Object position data
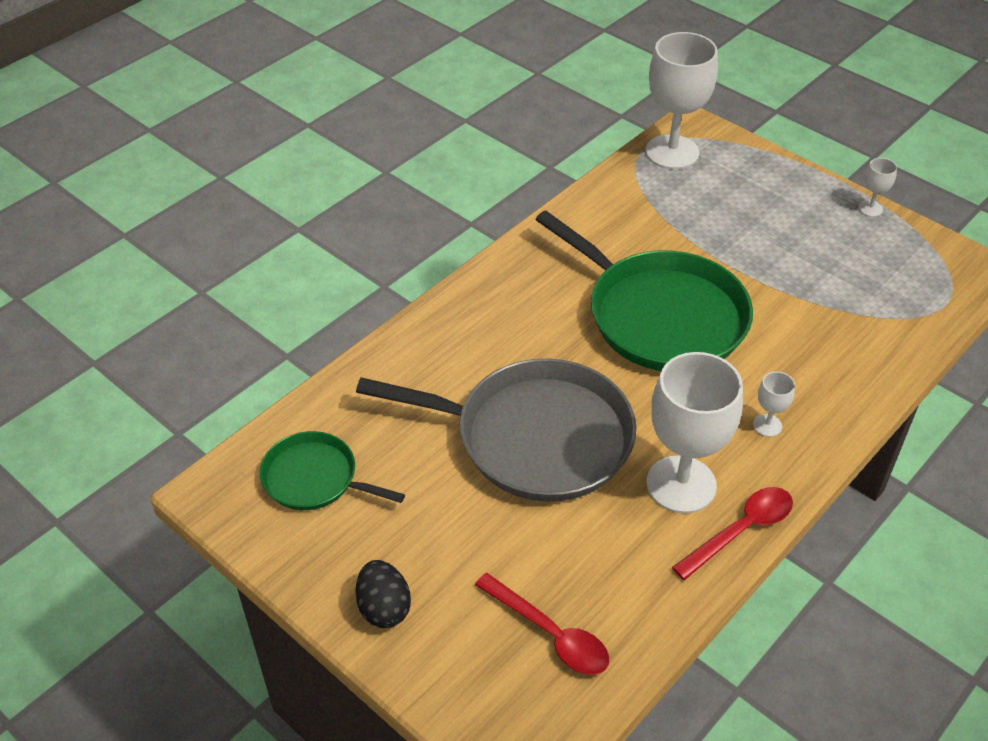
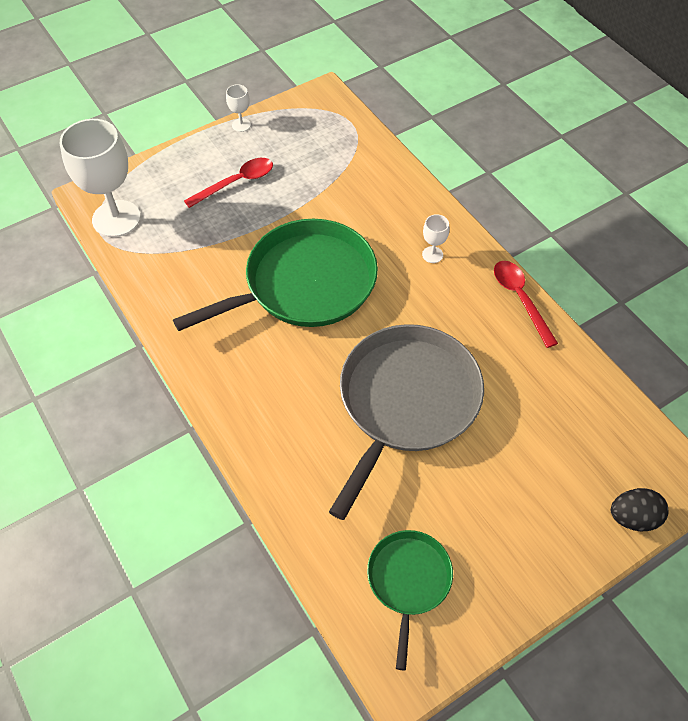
camera: 75 degrees left, 10 degrees up
green pan [260,431,405,510] -> green pan turned 150 degrees clockwise [367,530,453,670]
black egg [356,560,411,628] -> black egg moved to [611,488,669,531]
red spoon [475,573,609,675] -> red spoon moved to [184,158,273,208]
white goblet [647,352,743,513] -> none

**ABOUT THIS TASK:** Your answer must be an exact repeat of all the records, minus the pictures.

**WRITTEN ANSWER:**
camera: 75 degrees left, 10 degrees up
green pan [260,431,405,510] -> green pan turned 150 degrees clockwise [367,530,453,670]
black egg [356,560,411,628] -> black egg moved to [611,488,669,531]
red spoon [475,573,609,675] -> red spoon moved to [184,158,273,208]
white goblet [647,352,743,513] -> none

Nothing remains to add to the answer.